▸ **TO DO**: Below are several records. Retype exactly those lines running from the one with "orange circle: (187, 158) -> (146, 98), moved" through the one with "green pentagon: (153, 428)", end lines included, and no others.

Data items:
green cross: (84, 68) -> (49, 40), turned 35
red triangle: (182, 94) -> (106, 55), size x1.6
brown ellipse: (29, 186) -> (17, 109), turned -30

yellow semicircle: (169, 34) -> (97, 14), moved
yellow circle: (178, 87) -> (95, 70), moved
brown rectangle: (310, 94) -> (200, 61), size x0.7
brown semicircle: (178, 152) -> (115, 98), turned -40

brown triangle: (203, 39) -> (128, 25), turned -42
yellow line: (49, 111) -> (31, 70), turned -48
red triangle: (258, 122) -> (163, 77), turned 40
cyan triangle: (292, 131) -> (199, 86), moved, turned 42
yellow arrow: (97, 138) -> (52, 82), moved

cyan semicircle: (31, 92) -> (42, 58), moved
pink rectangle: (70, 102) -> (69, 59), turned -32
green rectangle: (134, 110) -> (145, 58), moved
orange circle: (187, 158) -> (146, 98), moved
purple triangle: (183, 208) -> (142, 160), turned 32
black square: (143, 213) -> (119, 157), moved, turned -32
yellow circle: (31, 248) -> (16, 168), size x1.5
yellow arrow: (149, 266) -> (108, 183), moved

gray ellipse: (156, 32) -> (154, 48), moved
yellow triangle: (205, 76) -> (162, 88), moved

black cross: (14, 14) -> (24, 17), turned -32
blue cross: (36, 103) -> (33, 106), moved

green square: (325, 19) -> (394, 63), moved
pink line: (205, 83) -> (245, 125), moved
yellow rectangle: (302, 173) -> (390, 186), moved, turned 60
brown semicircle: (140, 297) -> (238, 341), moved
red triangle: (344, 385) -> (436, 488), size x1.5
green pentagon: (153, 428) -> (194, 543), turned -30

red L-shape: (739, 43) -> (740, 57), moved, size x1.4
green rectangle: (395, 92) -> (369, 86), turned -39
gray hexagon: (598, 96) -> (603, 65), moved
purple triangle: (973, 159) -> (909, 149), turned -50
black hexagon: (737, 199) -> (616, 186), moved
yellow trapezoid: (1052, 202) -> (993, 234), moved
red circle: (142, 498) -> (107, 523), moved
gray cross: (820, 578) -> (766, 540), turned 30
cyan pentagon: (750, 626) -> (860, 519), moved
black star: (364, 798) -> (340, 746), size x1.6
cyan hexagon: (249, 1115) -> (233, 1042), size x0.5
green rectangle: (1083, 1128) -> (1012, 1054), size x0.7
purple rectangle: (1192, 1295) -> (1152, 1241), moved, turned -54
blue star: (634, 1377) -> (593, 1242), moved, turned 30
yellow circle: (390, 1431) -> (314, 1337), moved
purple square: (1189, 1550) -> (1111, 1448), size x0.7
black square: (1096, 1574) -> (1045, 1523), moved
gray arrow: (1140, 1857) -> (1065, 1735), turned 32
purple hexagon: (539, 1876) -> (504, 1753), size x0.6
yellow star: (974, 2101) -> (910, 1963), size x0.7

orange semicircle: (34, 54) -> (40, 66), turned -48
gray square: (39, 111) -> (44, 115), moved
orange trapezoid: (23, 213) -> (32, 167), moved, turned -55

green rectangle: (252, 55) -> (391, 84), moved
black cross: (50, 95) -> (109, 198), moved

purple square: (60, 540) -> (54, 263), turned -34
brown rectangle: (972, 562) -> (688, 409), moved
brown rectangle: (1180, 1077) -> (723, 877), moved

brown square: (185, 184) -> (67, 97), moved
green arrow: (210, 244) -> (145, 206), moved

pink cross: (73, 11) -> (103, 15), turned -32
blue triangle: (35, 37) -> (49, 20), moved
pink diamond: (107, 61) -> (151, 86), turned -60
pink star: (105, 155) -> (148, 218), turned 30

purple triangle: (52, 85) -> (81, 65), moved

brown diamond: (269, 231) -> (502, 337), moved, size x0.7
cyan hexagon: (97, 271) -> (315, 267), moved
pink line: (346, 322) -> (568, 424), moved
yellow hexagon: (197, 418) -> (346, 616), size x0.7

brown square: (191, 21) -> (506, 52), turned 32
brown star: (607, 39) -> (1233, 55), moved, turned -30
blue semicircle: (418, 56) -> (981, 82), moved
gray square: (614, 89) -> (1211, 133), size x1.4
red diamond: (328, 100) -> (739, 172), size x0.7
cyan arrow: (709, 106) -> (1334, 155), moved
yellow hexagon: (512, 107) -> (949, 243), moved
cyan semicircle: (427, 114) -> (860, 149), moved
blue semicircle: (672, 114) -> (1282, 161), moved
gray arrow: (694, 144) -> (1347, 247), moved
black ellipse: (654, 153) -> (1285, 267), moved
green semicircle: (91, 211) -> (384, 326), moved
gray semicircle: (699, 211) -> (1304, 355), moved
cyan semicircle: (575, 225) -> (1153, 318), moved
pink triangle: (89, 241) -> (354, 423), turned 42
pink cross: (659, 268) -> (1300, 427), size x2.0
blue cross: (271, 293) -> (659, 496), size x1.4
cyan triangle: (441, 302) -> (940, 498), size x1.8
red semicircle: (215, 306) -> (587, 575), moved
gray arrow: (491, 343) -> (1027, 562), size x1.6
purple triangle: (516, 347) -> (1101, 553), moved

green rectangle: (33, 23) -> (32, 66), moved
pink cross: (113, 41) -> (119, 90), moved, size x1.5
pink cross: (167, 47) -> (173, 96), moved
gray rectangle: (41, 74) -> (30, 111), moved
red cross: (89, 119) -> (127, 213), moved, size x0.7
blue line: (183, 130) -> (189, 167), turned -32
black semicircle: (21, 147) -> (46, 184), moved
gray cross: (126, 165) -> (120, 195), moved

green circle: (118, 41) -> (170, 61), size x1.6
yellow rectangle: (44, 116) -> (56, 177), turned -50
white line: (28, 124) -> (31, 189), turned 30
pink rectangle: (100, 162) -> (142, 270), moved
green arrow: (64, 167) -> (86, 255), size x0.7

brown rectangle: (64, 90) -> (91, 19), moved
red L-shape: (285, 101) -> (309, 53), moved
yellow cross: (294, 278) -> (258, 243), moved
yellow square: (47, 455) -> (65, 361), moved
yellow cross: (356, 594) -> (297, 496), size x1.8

▸ **TASK RESPONSE**:
orange circle: (187, 158) -> (146, 98), moved
purple triangle: (183, 208) -> (142, 160), turned 32
black square: (143, 213) -> (119, 157), moved, turned -32
yellow circle: (31, 248) -> (16, 168), size x1.5
yellow arrow: (149, 266) -> (108, 183), moved

gray ellipse: (156, 32) -> (154, 48), moved
yellow triangle: (205, 76) -> (162, 88), moved

black cross: (14, 14) -> (24, 17), turned -32
blue cross: (36, 103) -> (33, 106), moved

green square: (325, 19) -> (394, 63), moved
pink line: (205, 83) -> (245, 125), moved
yellow rectangle: (302, 173) -> (390, 186), moved, turned 60
brown semicircle: (140, 297) -> (238, 341), moved
red triangle: (344, 385) -> (436, 488), size x1.5
green pentagon: (153, 428) -> (194, 543), turned -30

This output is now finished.